WHAT TO PRODUCE:
Exact repetition of a range: find the line containing "(329, 125) = (914, 234): purple" and the line containing "(396, 115) = (694, 447): pink" in the material below, then repeat both and all lines between them, leaving pictures out.
::::::::
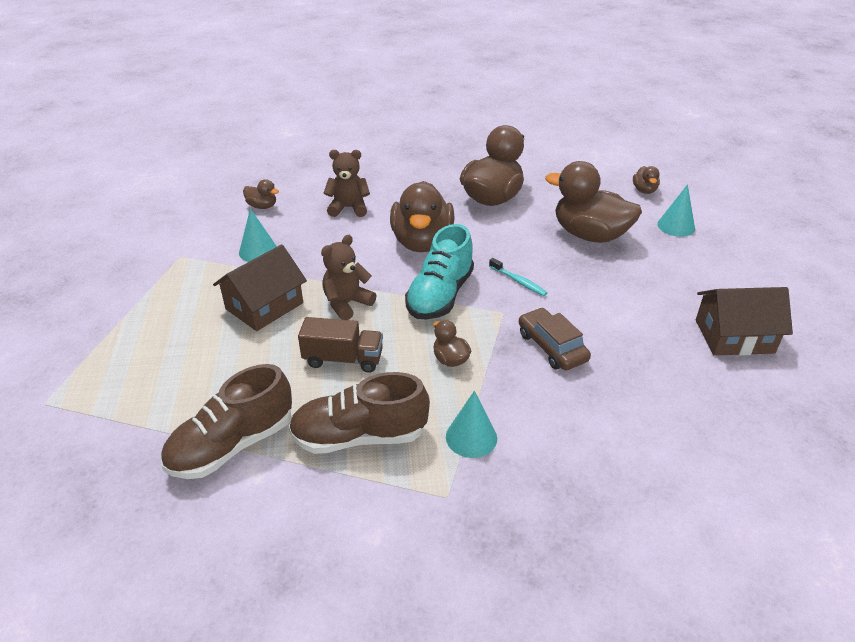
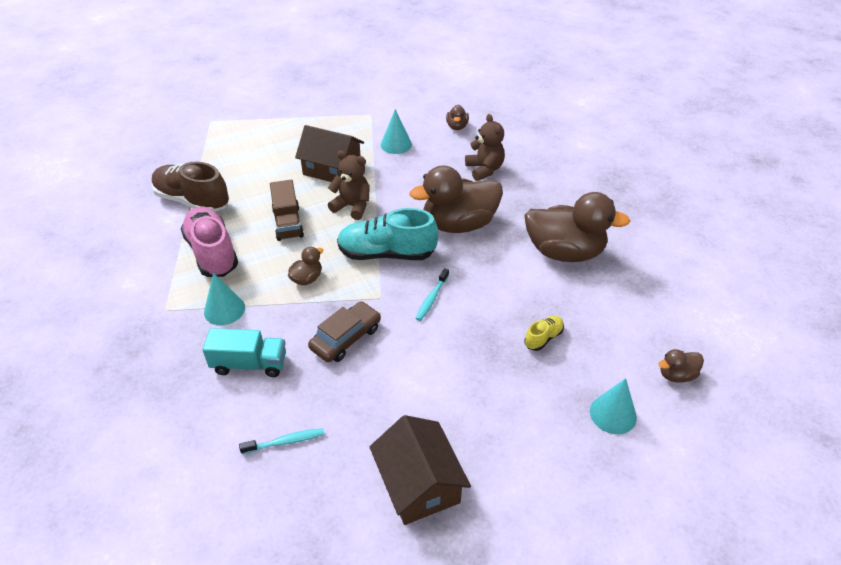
camera: 70 degrees right, 5 degrees up
(359, 436) = (212, 253): brown shoe -> pink shoe
(567, 426) = (249, 364): none -> turquoise truck
(589, 235) = (543, 338): brown duck -> yellow shoe
(679, 413) = (285, 442): none -> turquoise toothbrush

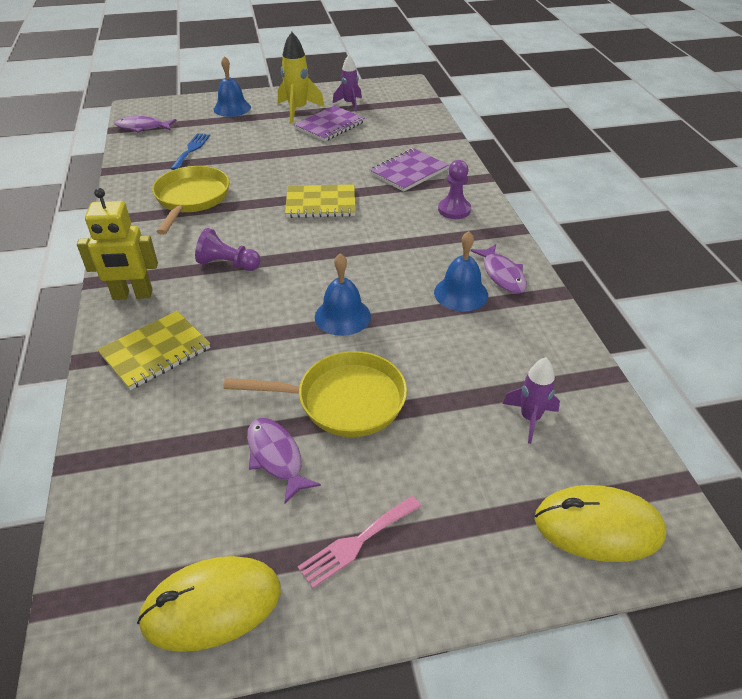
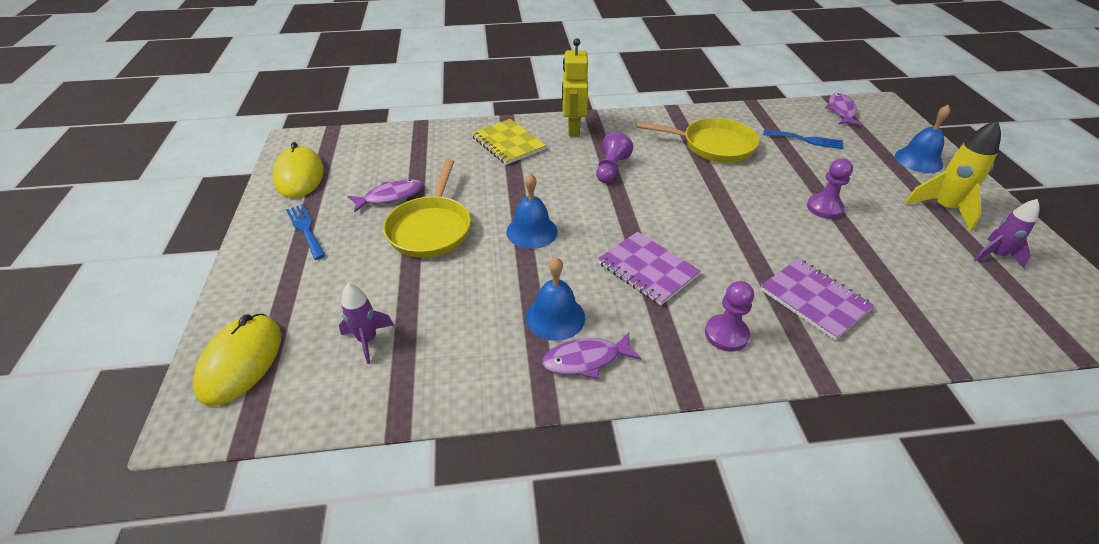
camera: 95 degrees right, 0 degrees up
(297, 154) = (824, 208): none -> purple pawn
(320, 203) = (720, 223): yellow notebook -> none
(329, 125) = (914, 234): purple notebook -> purple notebook (647, 269)
(356, 542) = (305, 229): pink fork -> blue fork

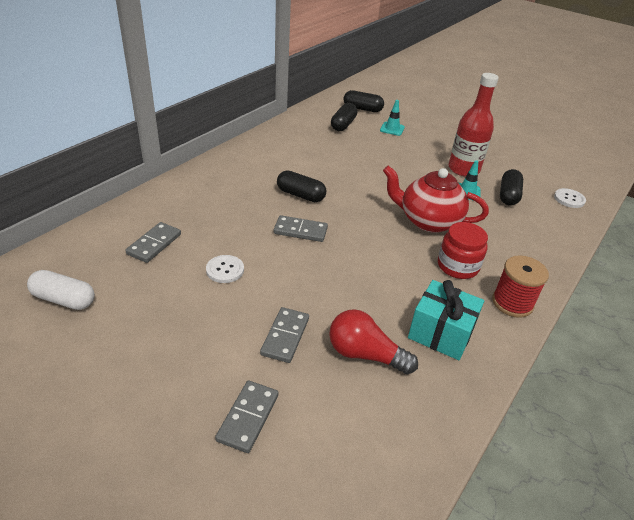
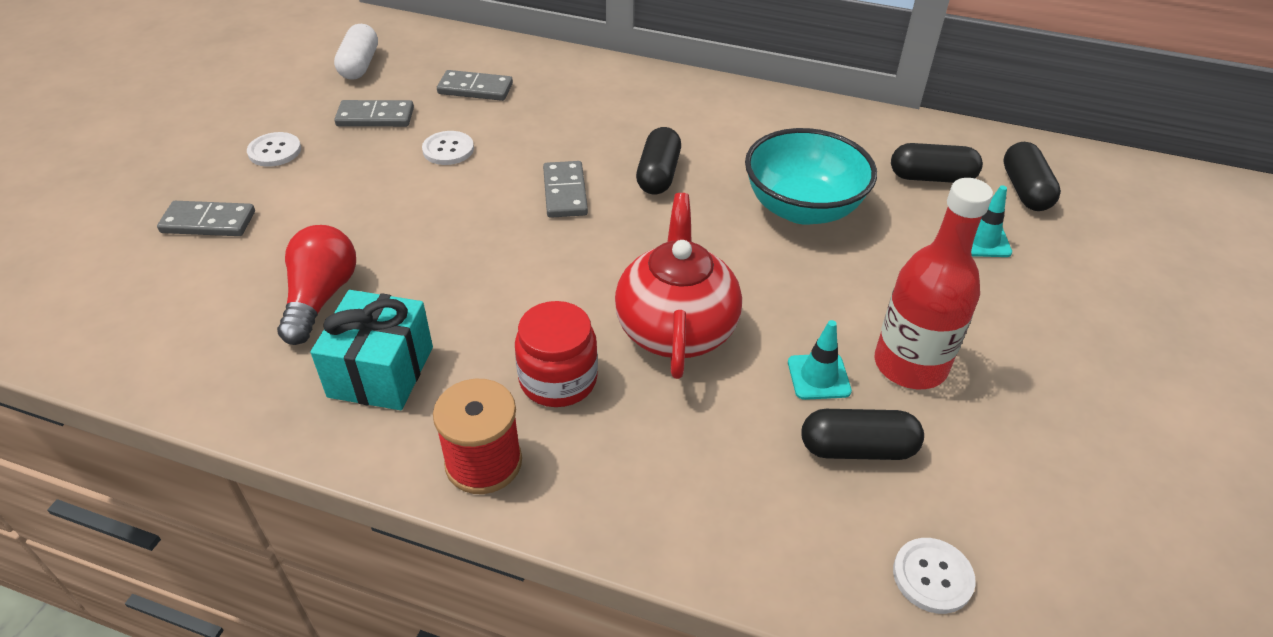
camera: 75 degrees right, 5 degrees up
(165, 367) = (275, 151): none -> white button
(285, 336) = (339, 222): grey domino -> grey domino (375, 117)
(351, 162) = (802, 208): none -> turquoise bowl

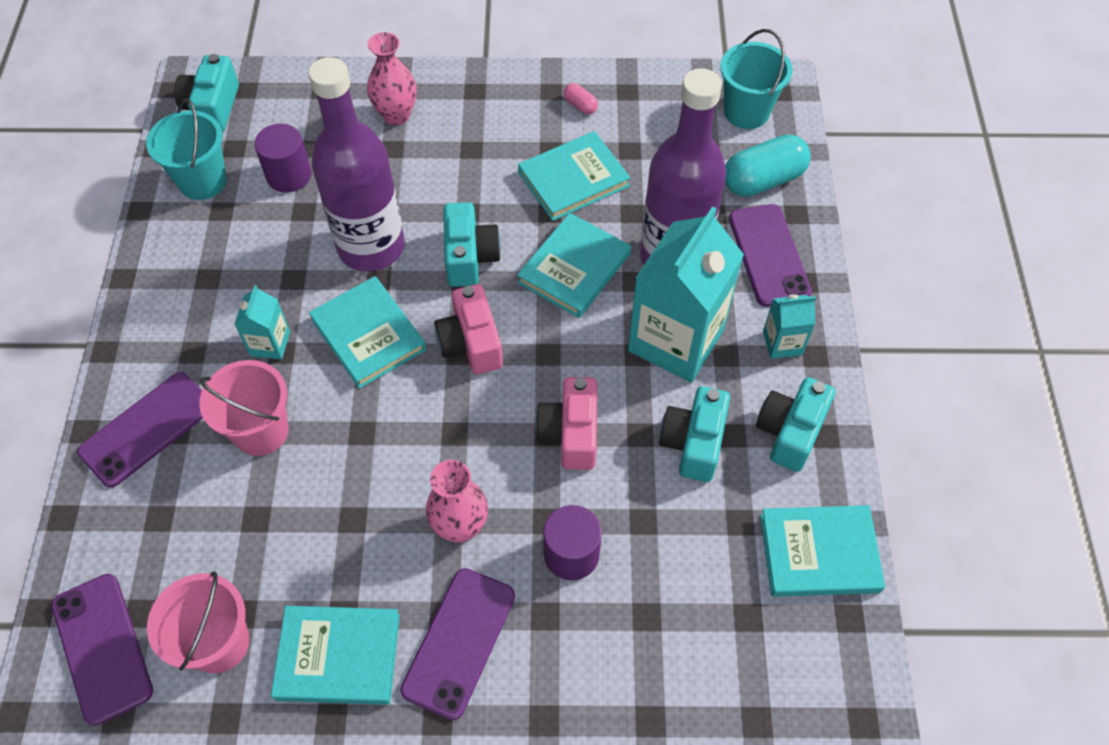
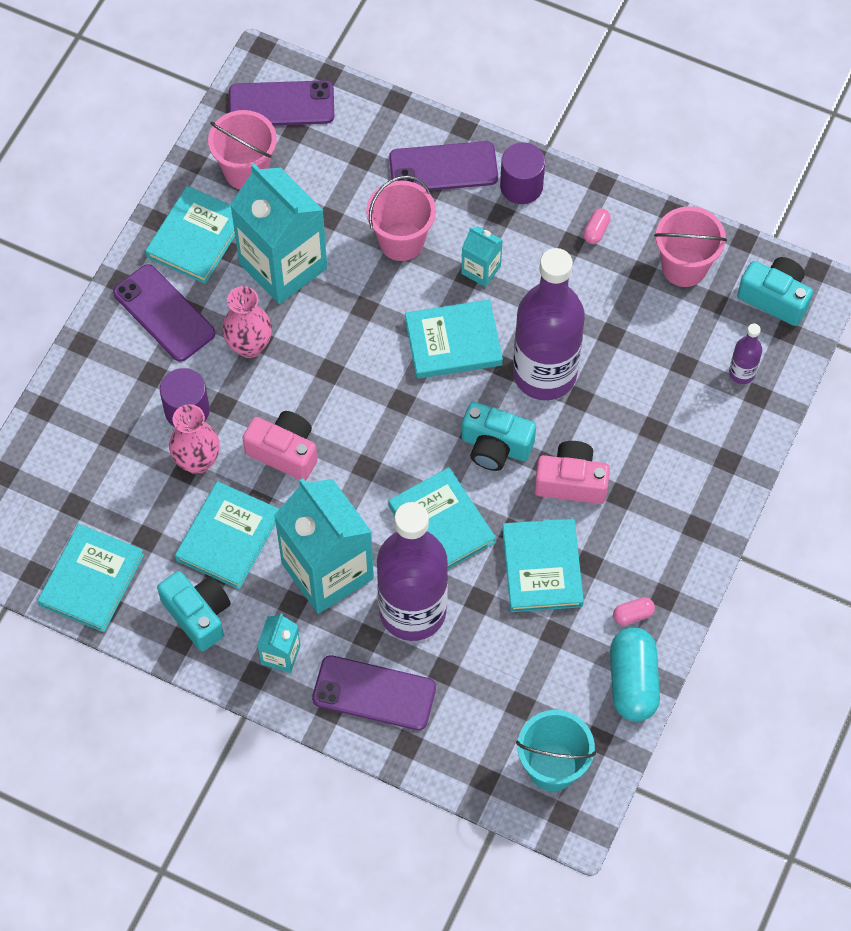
camera: 115 degrees right, 5 degrees up
(147, 429) = (443, 168): purple phone -> purple phone turned 75 degrees counterclockwise
(184, 263) = (596, 231): none -> pink capsule
(203, 181) = (684, 267): turquoise bucket -> pink bucket
(289, 175) = (659, 335): purple cylinder -> purple cylinder (521, 186)
(304, 106) = (742, 373): none -> purple bottle
(340, 539) = (283, 266): none -> turquoise carton
(396, 115) = (694, 447): pink vase -> pink vase (197, 461)
(471, 343) = (406, 414): pink camera -> pink camera (571, 482)
(693, 443) = (228, 537): turquoise camera -> turquoise book
(763, 180) = (460, 735): turquoise capsule -> turquoise capsule (633, 681)

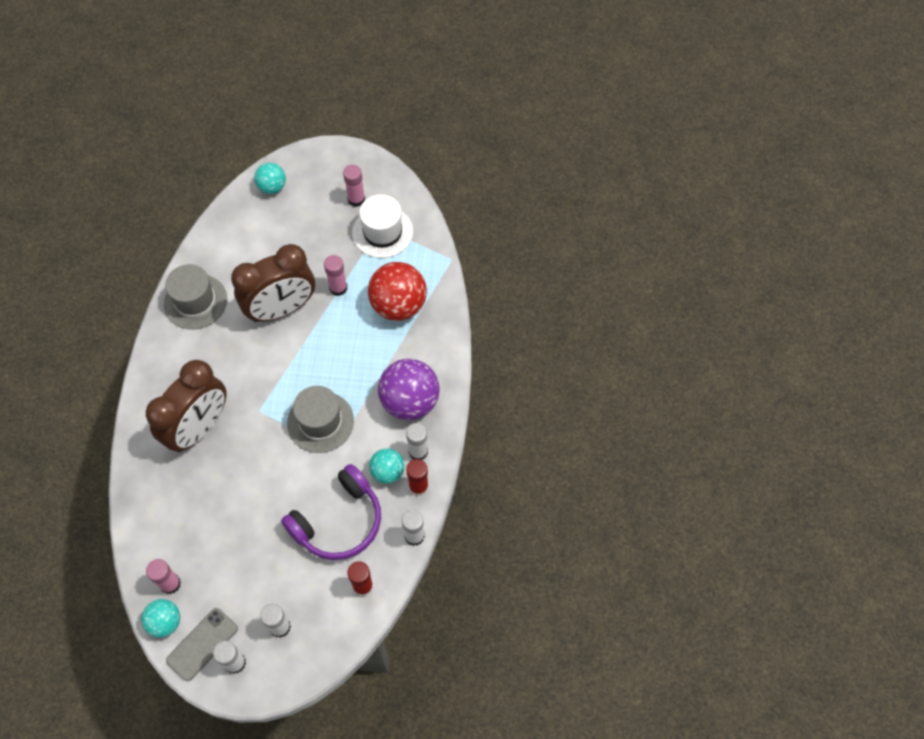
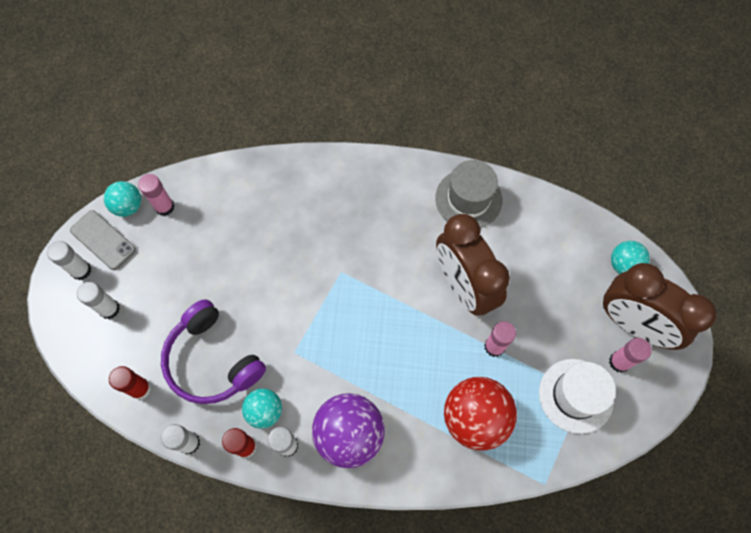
camera: 90 degrees right, 5 degrees up
(199, 428) = (323, 216): brown clock -> brown clock (633, 324)
(320, 422) = (326, 335): grey hat -> none

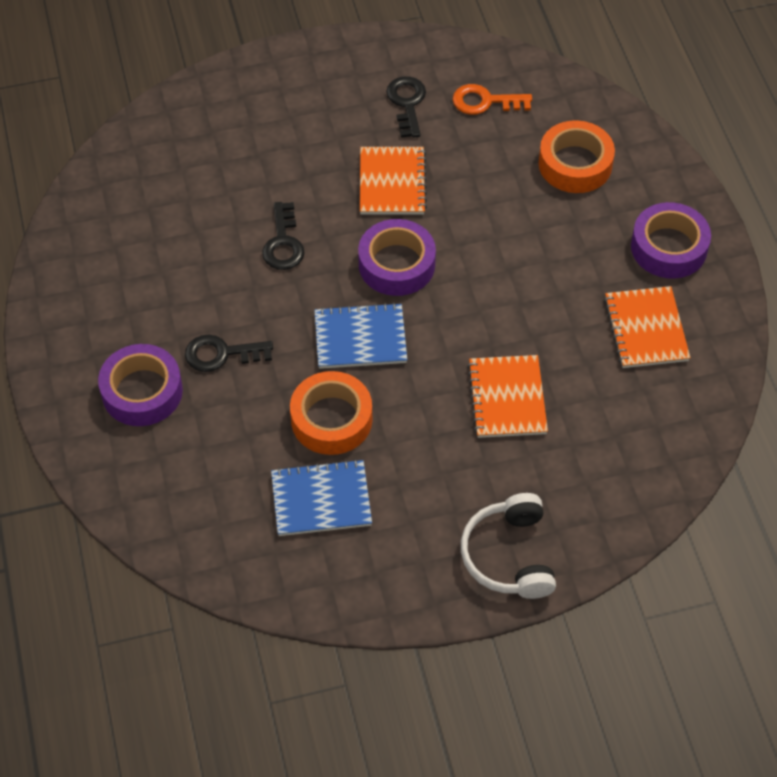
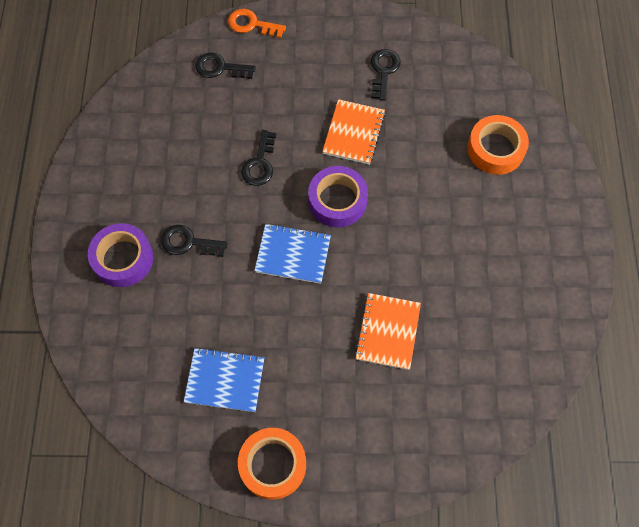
camera: 15 degrees right, 10 degrees up
(194, 142) = (220, 68): none -> black key
(331, 419) = (252, 316): orange tape -> orange tape (273, 465)
(485, 102) = (442, 82): orange key -> orange key (251, 24)
(509, 556) = (351, 465): white headphones -> none
(646, 329) = (510, 300): orange notebook -> none
(668, 247) = (548, 235): purple tape -> none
::::::::
EXERCISE ANSWER:
(329, 125) = (914, 234): purple notebook -> purple notebook (647, 269)
(356, 542) = (305, 229): pink fork -> blue fork

camera: 75 degrees right, 5 degrees up
(165, 367) = (275, 151): none -> white button
(285, 336) = (339, 222): grey domino -> grey domino (375, 117)
(351, 162) = (802, 208): none -> turquoise bowl

camera: 115 degrees right, 5 degrees up
(147, 429) = (443, 168): purple phone -> purple phone turned 75 degrees counterclockwise
(184, 263) = (596, 231): none -> pink capsule
(203, 181) = (684, 267): turquoise bucket -> pink bucket
(289, 175) = (659, 335): purple cylinder -> purple cylinder (521, 186)
(304, 106) = (742, 373): none -> purple bottle
(340, 539) = (283, 266): none -> turquoise carton
(396, 115) = (694, 447): pink vase -> pink vase (197, 461)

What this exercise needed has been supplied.